About this task.
If a line below falls between the line with "grey boat [47,160,176,414]" and the line with "green apple [1052,242,1099,283]", or is one of those two, output it exactly; output nothing else and no pictures.

╭──

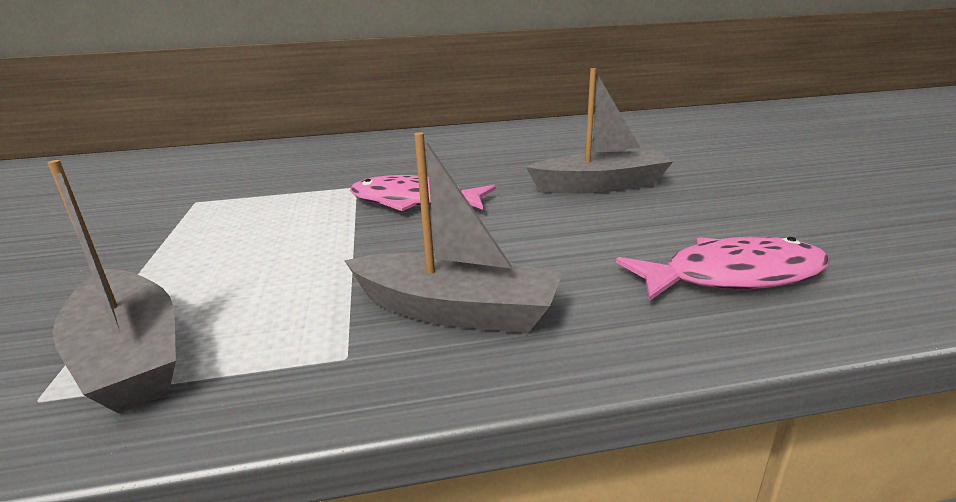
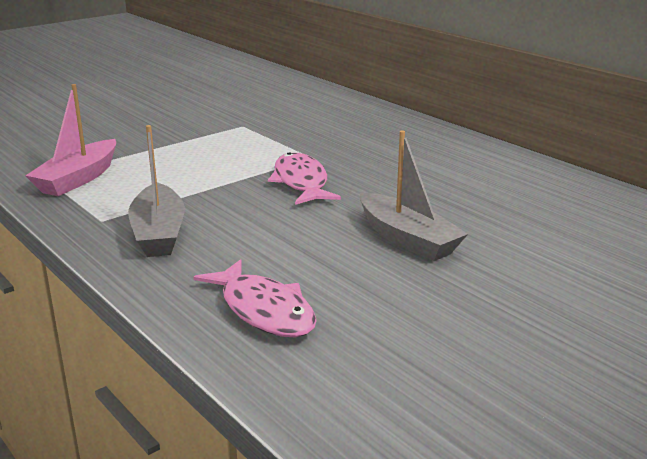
camera: 60 degrees right, 0 degrees up
grey boat [47,160,176,414] -> pink boat [25,84,116,196]

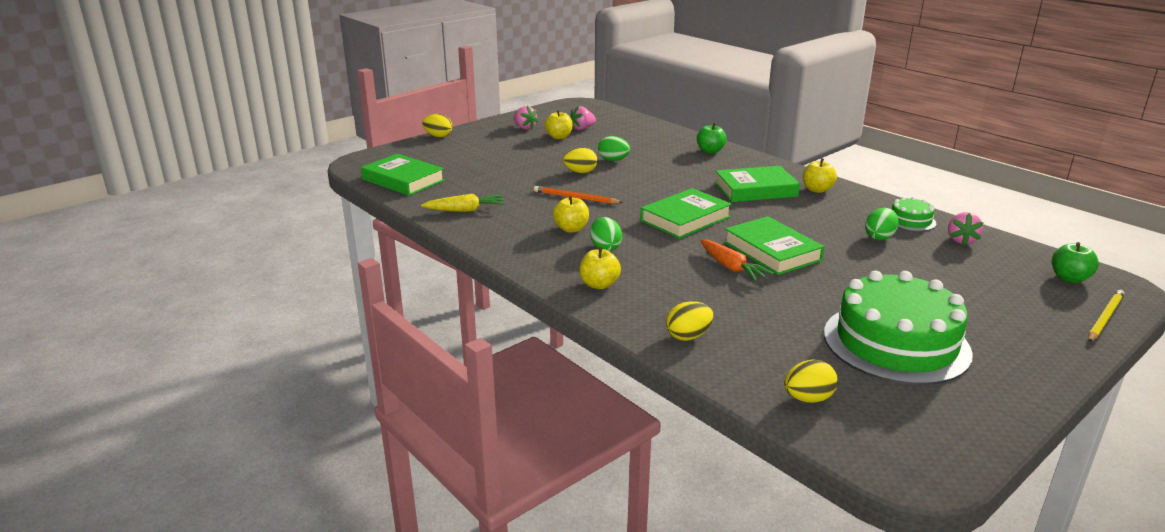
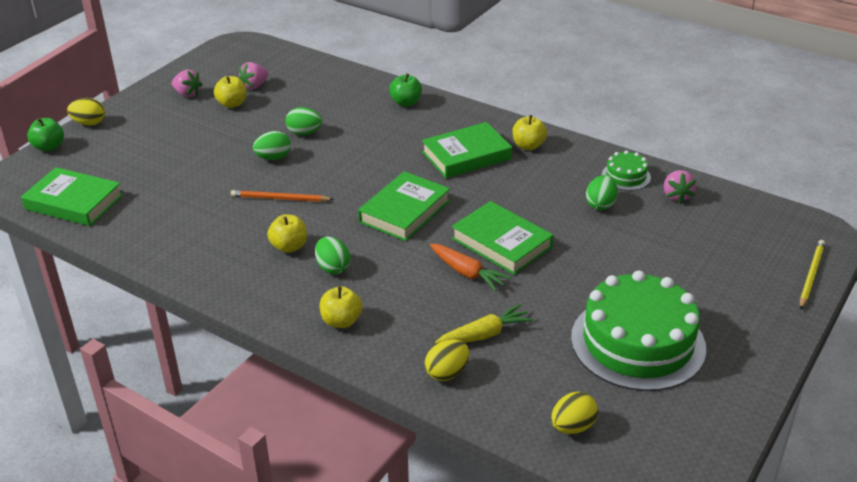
camera: 15 degrees left, 10 degrees up
yellow carrot [421,194,505,212] -> yellow carrot moved to [435,304,534,344]
yellow egg [563,147,597,173] -> green egg [253,131,291,160]
green apple [1052,242,1099,283] -> green apple moved to [27,118,64,152]

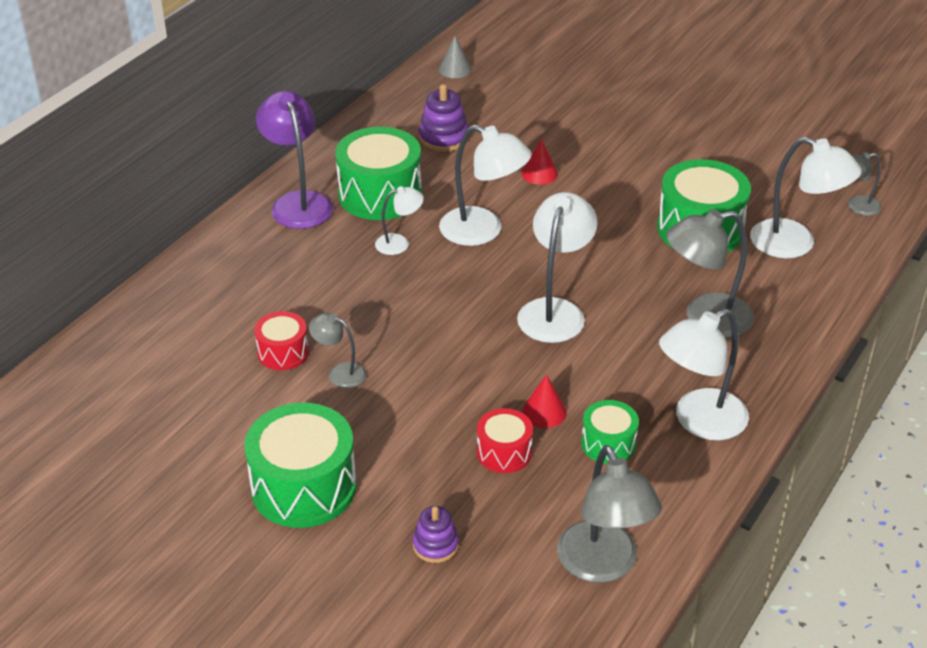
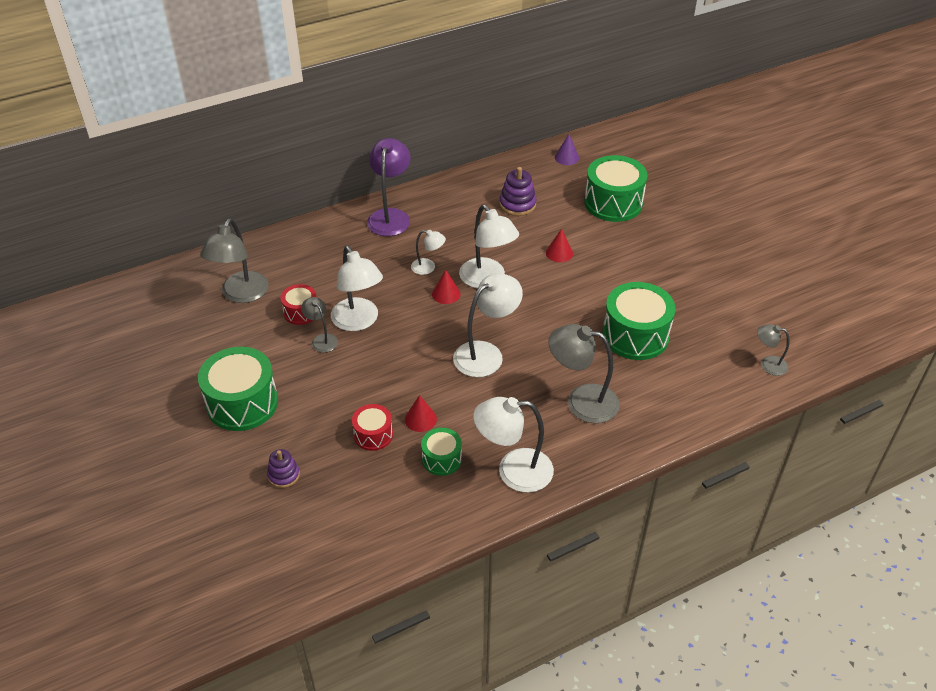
camera: 30 degrees right, 5 degrees up
green drum [335,127,422,220] -> green drum moved to [584,155,648,222]
grey cone [439,36,472,78] -> purple cone [555,134,579,165]
grey lamp [557,445,662,583] -> grey lamp moved to [200,218,269,303]
white lamp [750,137,862,258] -> white lamp moved to [331,246,383,331]
none -> red cone [432,270,461,304]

╰──

Finished task.
grey boat [47,160,176,414] -> pink boat [25,84,116,196]

camera: 15 degrees left, 10 degrees up
yellow carrot [421,194,505,212] -> yellow carrot moved to [435,304,534,344]
yellow egg [563,147,597,173] -> green egg [253,131,291,160]
green apple [1052,242,1099,283] -> green apple moved to [27,118,64,152]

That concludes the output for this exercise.